THE TASK. Look for the string "none" in the data below, and copy each line that holds it.

Data excerpts.
>>

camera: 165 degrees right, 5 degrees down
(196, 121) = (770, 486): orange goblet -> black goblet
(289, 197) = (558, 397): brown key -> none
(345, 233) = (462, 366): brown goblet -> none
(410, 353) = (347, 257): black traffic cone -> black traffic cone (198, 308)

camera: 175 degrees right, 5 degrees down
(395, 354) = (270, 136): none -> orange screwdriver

<<
>>

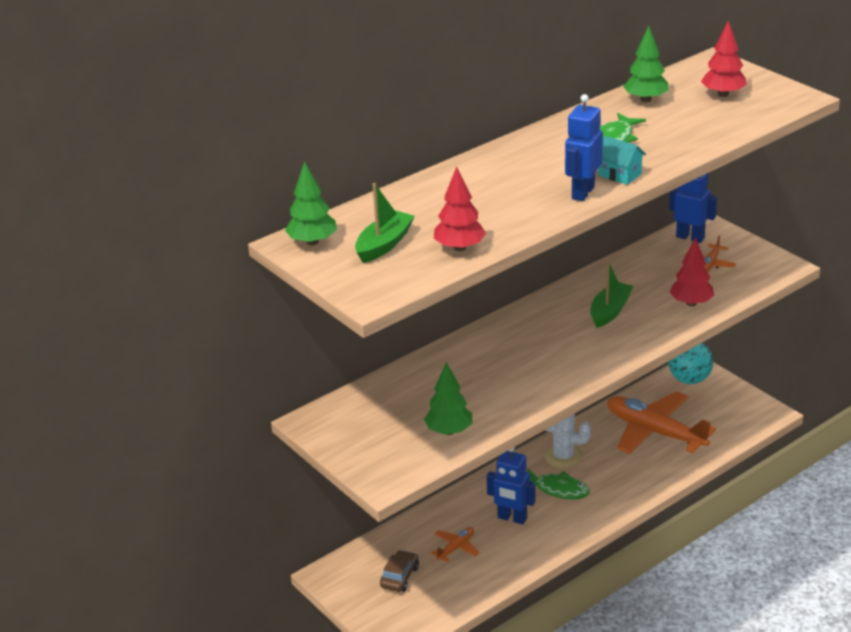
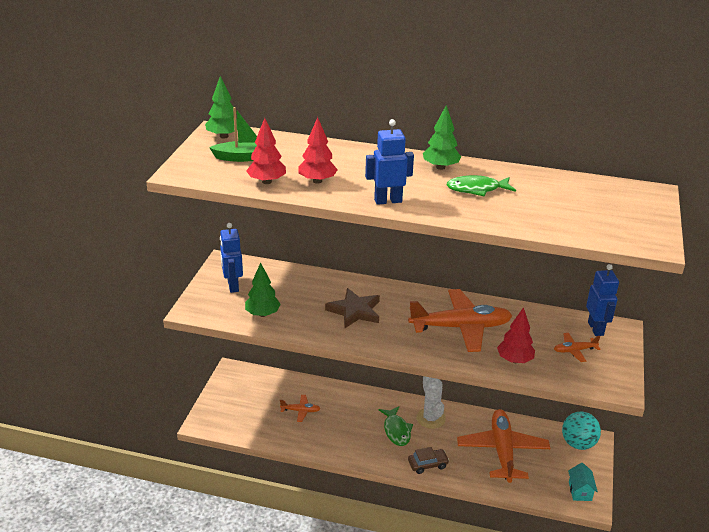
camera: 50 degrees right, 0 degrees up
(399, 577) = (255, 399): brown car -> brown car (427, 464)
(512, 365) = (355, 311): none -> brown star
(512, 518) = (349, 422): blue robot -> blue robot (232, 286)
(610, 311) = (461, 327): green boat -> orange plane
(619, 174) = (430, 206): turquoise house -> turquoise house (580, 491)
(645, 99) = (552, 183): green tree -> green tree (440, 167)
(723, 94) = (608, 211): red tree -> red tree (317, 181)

<<

RESULT.
(289, 197) = (558, 397): brown key -> none
(345, 233) = (462, 366): brown goblet -> none
(395, 354) = (270, 136): none -> orange screwdriver
(512, 365) = (355, 311): none -> brown star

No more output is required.